Activity>
Among the lines below, count those with the word "yellow". Answer with the number only.

*** Listed records ***

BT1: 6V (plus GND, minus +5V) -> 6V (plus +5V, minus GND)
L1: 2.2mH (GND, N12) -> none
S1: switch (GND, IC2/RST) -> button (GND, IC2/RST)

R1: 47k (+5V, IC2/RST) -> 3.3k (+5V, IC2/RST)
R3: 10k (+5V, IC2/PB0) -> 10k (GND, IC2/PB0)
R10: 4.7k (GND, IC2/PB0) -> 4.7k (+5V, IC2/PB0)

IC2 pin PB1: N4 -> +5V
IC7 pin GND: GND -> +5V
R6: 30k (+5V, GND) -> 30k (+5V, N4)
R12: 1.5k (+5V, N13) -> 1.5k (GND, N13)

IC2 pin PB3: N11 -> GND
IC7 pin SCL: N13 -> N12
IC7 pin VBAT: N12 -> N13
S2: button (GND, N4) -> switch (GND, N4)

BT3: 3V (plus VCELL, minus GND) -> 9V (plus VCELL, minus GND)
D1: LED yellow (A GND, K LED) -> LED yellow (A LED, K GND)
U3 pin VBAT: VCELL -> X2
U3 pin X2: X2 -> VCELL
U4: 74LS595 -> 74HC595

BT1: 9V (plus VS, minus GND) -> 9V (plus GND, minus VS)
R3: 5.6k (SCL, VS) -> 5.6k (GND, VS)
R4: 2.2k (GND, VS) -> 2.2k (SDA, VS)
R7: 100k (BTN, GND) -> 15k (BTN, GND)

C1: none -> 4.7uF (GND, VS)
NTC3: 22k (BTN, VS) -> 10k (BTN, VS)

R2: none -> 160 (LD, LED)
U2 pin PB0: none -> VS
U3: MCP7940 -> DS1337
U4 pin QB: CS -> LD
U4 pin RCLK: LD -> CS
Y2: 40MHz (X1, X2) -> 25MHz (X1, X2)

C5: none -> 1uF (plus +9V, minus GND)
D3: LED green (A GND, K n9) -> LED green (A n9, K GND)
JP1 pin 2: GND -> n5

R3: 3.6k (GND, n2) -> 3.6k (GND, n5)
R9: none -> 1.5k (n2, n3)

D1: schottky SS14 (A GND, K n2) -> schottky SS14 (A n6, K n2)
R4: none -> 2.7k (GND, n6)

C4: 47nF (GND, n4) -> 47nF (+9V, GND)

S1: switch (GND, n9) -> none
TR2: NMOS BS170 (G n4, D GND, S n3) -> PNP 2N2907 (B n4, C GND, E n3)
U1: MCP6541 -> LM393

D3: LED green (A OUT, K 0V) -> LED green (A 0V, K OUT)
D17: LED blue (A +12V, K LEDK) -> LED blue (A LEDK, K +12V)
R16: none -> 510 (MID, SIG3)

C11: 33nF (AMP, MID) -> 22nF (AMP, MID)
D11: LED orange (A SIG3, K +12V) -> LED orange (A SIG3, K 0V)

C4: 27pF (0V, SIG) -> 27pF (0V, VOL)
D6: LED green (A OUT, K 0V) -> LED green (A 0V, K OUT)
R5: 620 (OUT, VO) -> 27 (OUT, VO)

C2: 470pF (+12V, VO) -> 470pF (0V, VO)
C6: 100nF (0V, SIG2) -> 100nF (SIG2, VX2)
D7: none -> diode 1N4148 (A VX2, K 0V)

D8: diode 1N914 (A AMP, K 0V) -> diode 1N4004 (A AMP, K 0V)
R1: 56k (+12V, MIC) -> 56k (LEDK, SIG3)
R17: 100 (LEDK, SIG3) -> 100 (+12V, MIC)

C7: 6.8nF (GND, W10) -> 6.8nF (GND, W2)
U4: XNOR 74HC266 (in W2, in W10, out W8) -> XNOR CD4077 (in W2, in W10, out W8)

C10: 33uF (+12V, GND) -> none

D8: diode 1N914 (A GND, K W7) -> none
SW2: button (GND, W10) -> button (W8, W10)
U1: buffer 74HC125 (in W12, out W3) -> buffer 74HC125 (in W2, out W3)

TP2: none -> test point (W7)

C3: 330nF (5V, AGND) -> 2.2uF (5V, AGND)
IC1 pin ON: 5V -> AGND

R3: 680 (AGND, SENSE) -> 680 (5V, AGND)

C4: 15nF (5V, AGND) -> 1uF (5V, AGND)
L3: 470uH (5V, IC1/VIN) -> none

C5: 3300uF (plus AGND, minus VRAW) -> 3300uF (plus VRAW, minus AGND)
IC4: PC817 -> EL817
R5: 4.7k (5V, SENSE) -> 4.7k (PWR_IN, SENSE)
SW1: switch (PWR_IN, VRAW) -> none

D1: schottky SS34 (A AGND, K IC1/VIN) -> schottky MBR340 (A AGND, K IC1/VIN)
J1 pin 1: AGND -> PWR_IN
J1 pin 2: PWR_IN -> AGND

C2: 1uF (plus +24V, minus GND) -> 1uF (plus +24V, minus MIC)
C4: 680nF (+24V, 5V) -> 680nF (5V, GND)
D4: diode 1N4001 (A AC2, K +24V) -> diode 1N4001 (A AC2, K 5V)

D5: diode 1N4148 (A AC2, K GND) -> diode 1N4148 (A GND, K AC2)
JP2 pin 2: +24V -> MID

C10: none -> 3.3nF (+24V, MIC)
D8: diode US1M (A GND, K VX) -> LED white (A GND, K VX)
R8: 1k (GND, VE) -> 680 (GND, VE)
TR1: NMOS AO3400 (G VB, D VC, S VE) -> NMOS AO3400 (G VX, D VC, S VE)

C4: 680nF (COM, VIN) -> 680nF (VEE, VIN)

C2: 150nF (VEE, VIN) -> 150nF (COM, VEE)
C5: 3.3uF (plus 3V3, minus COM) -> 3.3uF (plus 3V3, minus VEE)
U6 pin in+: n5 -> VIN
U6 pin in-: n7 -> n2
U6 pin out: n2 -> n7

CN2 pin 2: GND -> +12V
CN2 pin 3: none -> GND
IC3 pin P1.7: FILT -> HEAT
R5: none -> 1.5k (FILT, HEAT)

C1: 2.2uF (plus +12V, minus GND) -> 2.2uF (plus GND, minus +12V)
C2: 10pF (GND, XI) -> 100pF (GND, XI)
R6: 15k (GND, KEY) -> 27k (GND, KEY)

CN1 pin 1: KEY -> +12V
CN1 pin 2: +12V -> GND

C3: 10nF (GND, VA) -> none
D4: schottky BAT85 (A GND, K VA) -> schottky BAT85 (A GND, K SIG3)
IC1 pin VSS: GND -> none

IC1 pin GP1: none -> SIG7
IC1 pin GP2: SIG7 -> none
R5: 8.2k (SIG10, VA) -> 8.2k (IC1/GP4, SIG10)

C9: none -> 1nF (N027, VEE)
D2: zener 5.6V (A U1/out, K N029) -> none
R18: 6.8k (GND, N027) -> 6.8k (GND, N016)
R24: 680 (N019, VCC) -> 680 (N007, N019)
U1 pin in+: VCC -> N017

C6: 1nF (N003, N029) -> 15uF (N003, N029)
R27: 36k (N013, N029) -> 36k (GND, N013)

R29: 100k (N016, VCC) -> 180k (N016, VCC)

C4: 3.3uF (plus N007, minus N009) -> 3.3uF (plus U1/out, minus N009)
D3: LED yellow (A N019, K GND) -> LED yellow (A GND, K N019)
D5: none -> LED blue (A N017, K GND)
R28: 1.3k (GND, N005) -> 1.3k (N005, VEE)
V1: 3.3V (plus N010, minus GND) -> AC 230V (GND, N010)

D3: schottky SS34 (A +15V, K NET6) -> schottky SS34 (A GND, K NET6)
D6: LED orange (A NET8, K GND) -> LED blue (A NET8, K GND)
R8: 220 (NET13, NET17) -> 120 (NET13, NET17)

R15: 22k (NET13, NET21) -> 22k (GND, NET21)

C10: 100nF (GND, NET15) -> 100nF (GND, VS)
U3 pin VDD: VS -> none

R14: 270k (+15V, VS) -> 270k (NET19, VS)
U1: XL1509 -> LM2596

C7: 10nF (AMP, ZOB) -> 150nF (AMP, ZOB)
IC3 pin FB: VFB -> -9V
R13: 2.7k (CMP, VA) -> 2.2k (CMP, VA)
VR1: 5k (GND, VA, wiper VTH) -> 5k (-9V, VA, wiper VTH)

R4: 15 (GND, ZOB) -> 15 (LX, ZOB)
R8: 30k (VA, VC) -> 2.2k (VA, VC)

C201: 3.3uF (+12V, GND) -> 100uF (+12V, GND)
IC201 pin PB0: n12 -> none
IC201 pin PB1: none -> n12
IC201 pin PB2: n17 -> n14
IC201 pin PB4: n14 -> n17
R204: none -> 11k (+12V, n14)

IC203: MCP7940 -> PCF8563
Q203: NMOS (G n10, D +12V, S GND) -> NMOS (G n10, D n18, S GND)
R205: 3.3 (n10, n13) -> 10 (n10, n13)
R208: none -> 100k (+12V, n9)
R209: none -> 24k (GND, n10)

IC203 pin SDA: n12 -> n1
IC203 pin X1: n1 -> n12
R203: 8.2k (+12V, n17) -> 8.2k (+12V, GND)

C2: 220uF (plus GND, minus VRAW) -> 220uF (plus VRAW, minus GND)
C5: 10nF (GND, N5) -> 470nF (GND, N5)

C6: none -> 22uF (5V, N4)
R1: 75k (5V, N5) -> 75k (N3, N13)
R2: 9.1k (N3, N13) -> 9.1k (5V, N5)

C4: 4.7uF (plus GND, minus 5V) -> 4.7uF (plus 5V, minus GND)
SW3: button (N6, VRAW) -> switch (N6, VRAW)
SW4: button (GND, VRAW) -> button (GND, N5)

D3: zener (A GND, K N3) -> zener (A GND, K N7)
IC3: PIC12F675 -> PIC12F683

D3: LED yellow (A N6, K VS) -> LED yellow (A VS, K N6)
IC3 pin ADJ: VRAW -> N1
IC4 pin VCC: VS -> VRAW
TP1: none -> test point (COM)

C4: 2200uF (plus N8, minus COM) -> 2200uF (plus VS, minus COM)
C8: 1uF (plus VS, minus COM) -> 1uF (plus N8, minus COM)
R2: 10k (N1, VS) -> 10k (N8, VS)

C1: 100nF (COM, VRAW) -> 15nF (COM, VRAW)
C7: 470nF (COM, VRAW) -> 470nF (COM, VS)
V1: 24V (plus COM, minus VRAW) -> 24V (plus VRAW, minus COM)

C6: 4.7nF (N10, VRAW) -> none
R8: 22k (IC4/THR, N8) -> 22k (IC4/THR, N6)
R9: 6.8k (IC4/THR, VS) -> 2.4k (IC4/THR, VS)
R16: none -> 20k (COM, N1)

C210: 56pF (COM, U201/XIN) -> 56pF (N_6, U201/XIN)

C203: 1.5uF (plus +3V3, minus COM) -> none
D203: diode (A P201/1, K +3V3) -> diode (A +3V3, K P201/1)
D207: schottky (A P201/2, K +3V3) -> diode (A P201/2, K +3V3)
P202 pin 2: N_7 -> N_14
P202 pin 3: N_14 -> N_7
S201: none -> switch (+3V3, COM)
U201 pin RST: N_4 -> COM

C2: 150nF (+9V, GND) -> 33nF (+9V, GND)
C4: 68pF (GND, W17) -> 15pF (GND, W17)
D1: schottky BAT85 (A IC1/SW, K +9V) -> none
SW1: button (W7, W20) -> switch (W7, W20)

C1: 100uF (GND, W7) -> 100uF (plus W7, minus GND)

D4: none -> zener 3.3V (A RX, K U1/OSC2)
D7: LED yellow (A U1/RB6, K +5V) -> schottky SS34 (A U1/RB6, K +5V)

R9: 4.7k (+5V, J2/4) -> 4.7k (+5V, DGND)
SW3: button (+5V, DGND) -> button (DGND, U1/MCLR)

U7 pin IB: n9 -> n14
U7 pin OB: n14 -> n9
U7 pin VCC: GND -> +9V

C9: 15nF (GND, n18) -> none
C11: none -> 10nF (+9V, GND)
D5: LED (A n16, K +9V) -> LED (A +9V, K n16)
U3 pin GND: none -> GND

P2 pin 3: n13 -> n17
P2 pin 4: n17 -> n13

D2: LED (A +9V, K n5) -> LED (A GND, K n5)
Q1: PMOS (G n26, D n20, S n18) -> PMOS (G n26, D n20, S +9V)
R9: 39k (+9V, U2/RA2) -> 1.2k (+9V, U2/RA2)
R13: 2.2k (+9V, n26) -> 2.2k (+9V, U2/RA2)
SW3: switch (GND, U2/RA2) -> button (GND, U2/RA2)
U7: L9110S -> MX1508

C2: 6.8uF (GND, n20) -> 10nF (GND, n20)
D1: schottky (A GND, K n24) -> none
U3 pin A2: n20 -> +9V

***

Written solution>
4